» **Aim of the exercise**
Reproduce the records word for word from the first line through the line containing "Taipei: 11:13 -> 11:16", including both of those lines.
-- start Records for processing --
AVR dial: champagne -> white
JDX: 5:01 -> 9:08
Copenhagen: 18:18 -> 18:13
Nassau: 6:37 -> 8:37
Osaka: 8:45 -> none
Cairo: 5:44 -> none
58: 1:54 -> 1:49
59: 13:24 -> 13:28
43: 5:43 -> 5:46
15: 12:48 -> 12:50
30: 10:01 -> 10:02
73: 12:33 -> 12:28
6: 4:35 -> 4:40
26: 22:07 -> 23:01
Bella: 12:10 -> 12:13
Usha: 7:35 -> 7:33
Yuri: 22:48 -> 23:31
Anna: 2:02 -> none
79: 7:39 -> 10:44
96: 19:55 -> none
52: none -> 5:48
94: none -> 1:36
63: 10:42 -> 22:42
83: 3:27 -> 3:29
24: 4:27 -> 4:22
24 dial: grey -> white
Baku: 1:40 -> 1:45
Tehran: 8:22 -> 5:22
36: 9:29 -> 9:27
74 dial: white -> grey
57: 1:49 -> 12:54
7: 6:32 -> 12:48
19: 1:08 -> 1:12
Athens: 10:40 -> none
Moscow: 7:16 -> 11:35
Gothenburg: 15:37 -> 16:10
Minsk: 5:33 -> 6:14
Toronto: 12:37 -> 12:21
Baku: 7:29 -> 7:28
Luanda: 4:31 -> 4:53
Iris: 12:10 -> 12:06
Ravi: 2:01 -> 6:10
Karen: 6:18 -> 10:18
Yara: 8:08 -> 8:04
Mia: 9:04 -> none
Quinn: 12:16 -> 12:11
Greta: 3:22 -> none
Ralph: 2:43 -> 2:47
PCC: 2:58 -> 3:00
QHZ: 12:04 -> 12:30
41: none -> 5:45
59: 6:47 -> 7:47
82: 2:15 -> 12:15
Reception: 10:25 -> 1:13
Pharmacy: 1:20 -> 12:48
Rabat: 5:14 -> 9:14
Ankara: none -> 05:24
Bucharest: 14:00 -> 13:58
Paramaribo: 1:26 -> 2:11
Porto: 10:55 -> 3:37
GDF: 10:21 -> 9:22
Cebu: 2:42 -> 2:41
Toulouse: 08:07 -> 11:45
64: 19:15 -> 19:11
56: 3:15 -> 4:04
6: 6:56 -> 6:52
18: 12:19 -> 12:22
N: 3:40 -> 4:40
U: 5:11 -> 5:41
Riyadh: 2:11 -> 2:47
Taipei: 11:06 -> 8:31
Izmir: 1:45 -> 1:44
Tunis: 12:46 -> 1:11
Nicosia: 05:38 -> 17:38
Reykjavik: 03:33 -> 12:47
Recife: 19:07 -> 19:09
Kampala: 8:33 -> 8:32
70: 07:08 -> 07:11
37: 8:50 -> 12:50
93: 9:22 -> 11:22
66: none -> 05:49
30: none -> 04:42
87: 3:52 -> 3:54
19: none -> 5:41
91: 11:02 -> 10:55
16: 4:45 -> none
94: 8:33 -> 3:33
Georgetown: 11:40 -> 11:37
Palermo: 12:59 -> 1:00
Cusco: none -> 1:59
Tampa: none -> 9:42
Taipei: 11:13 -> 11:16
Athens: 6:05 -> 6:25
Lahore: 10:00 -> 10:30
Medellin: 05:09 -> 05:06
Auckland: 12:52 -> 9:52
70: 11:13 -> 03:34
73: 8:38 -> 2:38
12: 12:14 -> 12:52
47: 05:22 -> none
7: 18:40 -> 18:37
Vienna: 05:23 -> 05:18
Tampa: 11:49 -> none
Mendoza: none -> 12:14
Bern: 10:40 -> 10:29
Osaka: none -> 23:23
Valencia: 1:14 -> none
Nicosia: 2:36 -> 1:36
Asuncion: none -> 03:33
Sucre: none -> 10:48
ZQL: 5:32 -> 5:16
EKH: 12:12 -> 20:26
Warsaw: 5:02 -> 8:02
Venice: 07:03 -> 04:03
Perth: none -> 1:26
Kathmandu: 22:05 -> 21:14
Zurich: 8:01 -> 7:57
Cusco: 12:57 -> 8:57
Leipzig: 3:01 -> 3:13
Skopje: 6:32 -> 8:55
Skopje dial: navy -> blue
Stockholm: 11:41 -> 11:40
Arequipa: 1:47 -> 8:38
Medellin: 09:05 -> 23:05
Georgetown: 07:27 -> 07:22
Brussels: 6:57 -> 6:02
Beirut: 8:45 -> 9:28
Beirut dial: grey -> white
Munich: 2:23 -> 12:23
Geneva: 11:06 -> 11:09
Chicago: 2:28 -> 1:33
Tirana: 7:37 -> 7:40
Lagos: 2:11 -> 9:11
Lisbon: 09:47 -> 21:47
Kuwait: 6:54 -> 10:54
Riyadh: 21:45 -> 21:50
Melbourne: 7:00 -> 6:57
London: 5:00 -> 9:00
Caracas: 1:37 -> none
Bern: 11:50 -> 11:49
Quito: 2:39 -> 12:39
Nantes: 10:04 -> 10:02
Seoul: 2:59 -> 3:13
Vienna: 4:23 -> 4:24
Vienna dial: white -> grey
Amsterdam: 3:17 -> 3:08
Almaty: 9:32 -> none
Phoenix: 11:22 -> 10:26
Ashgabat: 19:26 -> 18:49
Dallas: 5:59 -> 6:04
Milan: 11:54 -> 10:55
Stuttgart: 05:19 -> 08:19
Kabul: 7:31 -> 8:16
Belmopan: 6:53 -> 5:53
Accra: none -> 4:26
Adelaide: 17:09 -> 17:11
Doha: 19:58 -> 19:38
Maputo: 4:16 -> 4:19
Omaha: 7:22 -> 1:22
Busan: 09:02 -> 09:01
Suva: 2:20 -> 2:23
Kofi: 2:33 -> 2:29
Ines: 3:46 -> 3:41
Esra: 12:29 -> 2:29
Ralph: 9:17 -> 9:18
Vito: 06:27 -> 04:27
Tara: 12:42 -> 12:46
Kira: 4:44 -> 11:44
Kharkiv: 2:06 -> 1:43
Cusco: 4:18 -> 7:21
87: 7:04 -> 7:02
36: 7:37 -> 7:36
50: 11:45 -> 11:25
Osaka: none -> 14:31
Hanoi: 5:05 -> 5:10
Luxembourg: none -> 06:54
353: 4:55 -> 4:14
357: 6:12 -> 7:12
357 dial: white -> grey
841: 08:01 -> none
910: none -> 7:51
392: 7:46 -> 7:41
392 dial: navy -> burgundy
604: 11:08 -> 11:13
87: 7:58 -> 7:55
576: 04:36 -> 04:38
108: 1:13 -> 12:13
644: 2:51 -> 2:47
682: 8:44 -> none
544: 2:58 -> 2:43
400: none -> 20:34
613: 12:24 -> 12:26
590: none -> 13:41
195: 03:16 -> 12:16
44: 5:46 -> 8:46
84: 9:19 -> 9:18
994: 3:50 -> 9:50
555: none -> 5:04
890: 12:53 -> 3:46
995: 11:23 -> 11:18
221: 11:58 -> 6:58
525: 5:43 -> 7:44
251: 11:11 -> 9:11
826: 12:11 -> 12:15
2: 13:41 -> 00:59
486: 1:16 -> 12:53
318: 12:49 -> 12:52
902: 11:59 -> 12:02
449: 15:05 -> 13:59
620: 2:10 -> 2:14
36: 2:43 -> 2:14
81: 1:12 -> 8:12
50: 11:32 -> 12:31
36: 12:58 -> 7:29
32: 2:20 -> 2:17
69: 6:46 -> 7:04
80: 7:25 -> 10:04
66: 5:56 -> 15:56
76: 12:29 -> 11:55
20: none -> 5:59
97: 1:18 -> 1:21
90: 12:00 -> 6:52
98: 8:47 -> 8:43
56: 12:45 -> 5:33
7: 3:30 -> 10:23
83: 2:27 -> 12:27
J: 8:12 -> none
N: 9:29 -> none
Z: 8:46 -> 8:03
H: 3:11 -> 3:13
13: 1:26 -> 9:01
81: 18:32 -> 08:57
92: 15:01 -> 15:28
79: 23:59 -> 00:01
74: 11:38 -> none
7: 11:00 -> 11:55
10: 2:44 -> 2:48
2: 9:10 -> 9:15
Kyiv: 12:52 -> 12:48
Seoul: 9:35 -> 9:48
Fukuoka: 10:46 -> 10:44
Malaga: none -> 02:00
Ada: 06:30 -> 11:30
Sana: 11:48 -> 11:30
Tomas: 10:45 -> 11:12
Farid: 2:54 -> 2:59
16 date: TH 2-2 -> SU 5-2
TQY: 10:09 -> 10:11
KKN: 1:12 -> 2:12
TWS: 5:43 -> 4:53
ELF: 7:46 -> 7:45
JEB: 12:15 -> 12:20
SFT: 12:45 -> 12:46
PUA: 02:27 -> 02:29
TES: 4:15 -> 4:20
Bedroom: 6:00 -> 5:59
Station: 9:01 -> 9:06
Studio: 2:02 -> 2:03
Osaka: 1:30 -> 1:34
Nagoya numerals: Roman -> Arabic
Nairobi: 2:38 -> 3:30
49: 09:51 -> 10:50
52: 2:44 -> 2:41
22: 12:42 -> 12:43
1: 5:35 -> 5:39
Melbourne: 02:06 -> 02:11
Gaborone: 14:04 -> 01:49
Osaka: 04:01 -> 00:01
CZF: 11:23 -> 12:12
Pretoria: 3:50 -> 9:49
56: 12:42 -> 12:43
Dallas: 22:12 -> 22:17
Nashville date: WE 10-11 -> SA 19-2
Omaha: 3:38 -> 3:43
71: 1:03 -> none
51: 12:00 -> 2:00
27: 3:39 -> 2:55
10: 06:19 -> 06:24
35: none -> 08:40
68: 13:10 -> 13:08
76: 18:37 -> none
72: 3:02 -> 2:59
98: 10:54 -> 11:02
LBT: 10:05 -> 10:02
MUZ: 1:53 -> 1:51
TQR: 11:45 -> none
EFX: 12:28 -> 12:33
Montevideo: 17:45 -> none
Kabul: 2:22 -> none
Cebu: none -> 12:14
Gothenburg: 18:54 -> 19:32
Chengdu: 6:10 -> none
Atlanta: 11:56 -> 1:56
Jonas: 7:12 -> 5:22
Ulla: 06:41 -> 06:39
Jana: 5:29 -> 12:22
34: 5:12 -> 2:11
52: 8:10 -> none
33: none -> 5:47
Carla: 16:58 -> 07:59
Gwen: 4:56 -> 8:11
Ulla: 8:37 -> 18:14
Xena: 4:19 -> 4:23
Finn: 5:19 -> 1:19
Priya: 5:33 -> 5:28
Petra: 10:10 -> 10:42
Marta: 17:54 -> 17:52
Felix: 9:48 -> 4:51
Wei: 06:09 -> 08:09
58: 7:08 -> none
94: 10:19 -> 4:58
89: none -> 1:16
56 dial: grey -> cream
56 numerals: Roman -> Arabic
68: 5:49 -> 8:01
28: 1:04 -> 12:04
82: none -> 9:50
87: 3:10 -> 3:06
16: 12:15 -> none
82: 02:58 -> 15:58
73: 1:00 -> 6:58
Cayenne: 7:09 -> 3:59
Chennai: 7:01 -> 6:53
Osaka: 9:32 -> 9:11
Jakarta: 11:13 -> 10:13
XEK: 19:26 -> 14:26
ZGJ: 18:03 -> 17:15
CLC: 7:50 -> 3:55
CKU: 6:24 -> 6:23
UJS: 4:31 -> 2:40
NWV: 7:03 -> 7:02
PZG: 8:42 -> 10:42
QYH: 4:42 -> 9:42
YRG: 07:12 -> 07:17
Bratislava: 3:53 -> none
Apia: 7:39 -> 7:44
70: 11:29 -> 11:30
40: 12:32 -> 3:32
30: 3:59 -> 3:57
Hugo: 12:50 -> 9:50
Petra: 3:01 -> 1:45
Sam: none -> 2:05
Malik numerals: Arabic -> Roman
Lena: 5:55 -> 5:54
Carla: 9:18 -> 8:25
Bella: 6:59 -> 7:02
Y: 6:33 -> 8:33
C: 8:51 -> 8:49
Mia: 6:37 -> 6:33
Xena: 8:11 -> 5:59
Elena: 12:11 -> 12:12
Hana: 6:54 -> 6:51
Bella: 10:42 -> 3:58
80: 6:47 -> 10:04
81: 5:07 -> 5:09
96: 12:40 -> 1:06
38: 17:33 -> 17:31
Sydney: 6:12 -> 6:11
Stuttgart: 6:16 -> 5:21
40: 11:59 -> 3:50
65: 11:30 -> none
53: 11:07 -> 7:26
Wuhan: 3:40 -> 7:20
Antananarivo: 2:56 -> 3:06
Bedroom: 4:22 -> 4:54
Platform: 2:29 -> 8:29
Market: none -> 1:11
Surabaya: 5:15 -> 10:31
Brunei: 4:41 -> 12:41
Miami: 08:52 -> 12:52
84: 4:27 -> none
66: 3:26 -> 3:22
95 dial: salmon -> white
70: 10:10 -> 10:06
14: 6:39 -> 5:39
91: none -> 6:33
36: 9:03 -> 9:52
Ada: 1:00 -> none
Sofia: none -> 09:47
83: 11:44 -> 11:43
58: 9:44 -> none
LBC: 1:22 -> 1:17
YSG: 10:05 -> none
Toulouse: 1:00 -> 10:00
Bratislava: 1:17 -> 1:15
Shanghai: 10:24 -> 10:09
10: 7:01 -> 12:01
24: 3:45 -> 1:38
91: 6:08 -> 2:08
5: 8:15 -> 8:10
-- end Records for processing --
» **Completed exercise**
AVR dial: champagne -> white
JDX: 5:01 -> 9:08
Copenhagen: 18:18 -> 18:13
Nassau: 6:37 -> 8:37
Osaka: 8:45 -> none
Cairo: 5:44 -> none
58: 1:54 -> 1:49
59: 13:24 -> 13:28
43: 5:43 -> 5:46
15: 12:48 -> 12:50
30: 10:01 -> 10:02
73: 12:33 -> 12:28
6: 4:35 -> 4:40
26: 22:07 -> 23:01
Bella: 12:10 -> 12:13
Usha: 7:35 -> 7:33
Yuri: 22:48 -> 23:31
Anna: 2:02 -> none
79: 7:39 -> 10:44
96: 19:55 -> none
52: none -> 5:48
94: none -> 1:36
63: 10:42 -> 22:42
83: 3:27 -> 3:29
24: 4:27 -> 4:22
24 dial: grey -> white
Baku: 1:40 -> 1:45
Tehran: 8:22 -> 5:22
36: 9:29 -> 9:27
74 dial: white -> grey
57: 1:49 -> 12:54
7: 6:32 -> 12:48
19: 1:08 -> 1:12
Athens: 10:40 -> none
Moscow: 7:16 -> 11:35
Gothenburg: 15:37 -> 16:10
Minsk: 5:33 -> 6:14
Toronto: 12:37 -> 12:21
Baku: 7:29 -> 7:28
Luanda: 4:31 -> 4:53
Iris: 12:10 -> 12:06
Ravi: 2:01 -> 6:10
Karen: 6:18 -> 10:18
Yara: 8:08 -> 8:04
Mia: 9:04 -> none
Quinn: 12:16 -> 12:11
Greta: 3:22 -> none
Ralph: 2:43 -> 2:47
PCC: 2:58 -> 3:00
QHZ: 12:04 -> 12:30
41: none -> 5:45
59: 6:47 -> 7:47
82: 2:15 -> 12:15
Reception: 10:25 -> 1:13
Pharmacy: 1:20 -> 12:48
Rabat: 5:14 -> 9:14
Ankara: none -> 05:24
Bucharest: 14:00 -> 13:58
Paramaribo: 1:26 -> 2:11
Porto: 10:55 -> 3:37
GDF: 10:21 -> 9:22
Cebu: 2:42 -> 2:41
Toulouse: 08:07 -> 11:45
64: 19:15 -> 19:11
56: 3:15 -> 4:04
6: 6:56 -> 6:52
18: 12:19 -> 12:22
N: 3:40 -> 4:40
U: 5:11 -> 5:41
Riyadh: 2:11 -> 2:47
Taipei: 11:06 -> 8:31
Izmir: 1:45 -> 1:44
Tunis: 12:46 -> 1:11
Nicosia: 05:38 -> 17:38
Reykjavik: 03:33 -> 12:47
Recife: 19:07 -> 19:09
Kampala: 8:33 -> 8:32
70: 07:08 -> 07:11
37: 8:50 -> 12:50
93: 9:22 -> 11:22
66: none -> 05:49
30: none -> 04:42
87: 3:52 -> 3:54
19: none -> 5:41
91: 11:02 -> 10:55
16: 4:45 -> none
94: 8:33 -> 3:33
Georgetown: 11:40 -> 11:37
Palermo: 12:59 -> 1:00
Cusco: none -> 1:59
Tampa: none -> 9:42
Taipei: 11:13 -> 11:16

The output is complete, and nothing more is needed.